- **Task item**:
Output each record exactly, excluding pictures.

- **Task material**:
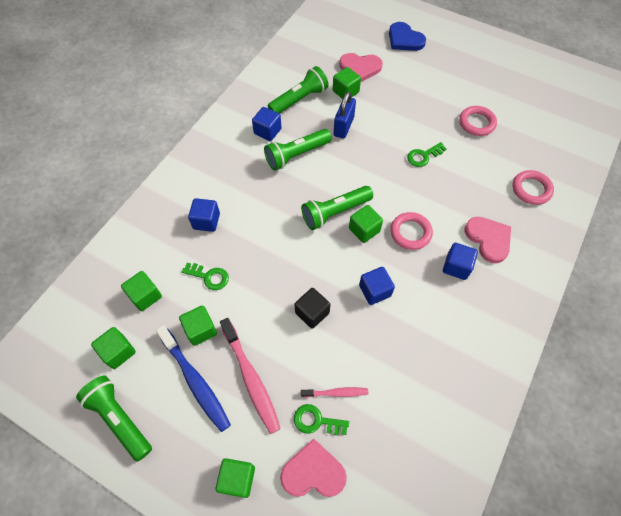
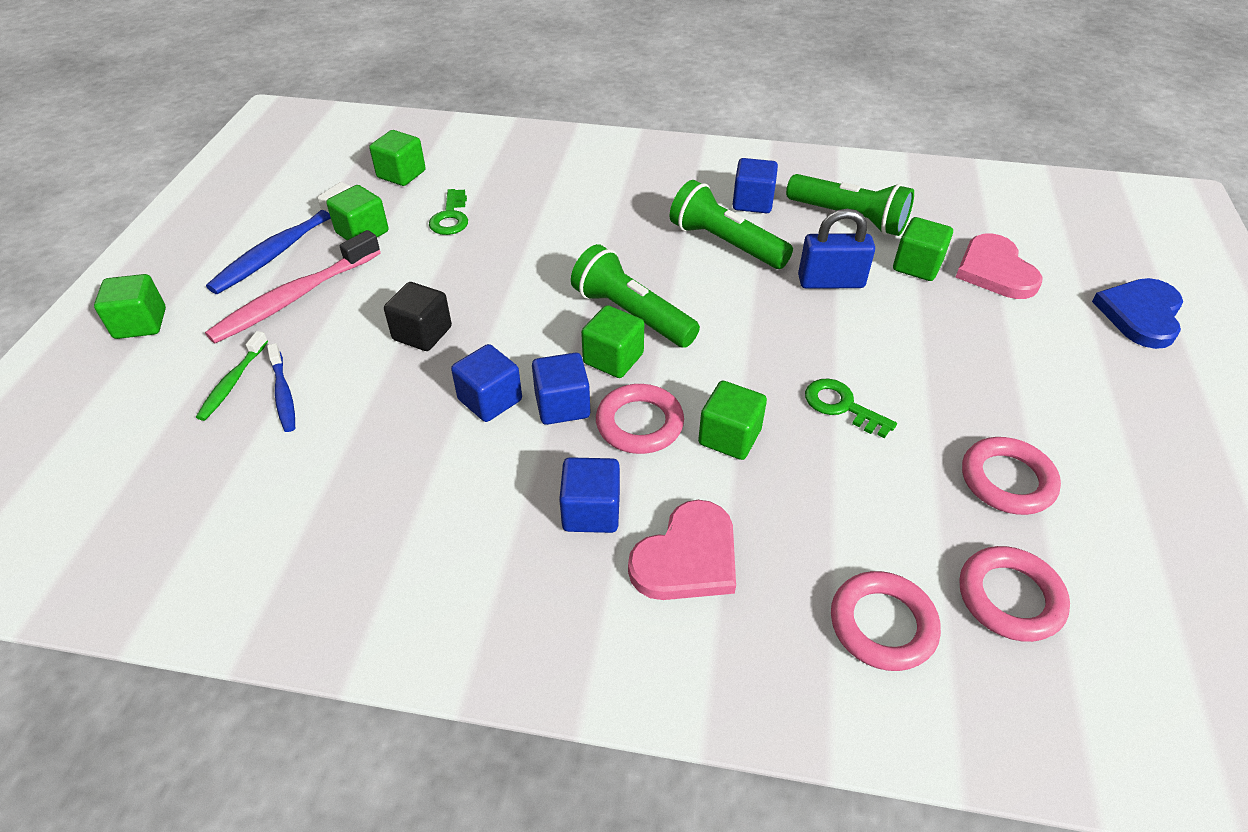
camera: 70 degrees right, 15 degrees down
(118, 352) = (314, 177): green cube -> green cube (729, 437)
(120, 419) = (222, 204): green flashlight -> none
(206, 221) = (544, 190): blue cube -> blue cube (562, 405)
(313, 472) = (149, 398): pink heart -> none
(316, 421) = (233, 382): green key -> green toothbrush
(336, 393) = (283, 394): pink toothbrush -> blue toothbrush
(527, 148) = (1010, 597): none -> pink ring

- **Answer**:
camera: 70 degrees right, 15 degrees down
(118, 352) = (314, 177): green cube -> green cube (729, 437)
(120, 419) = (222, 204): green flashlight -> none
(206, 221) = (544, 190): blue cube -> blue cube (562, 405)
(313, 472) = (149, 398): pink heart -> none
(316, 421) = (233, 382): green key -> green toothbrush
(336, 393) = (283, 394): pink toothbrush -> blue toothbrush
(527, 148) = (1010, 597): none -> pink ring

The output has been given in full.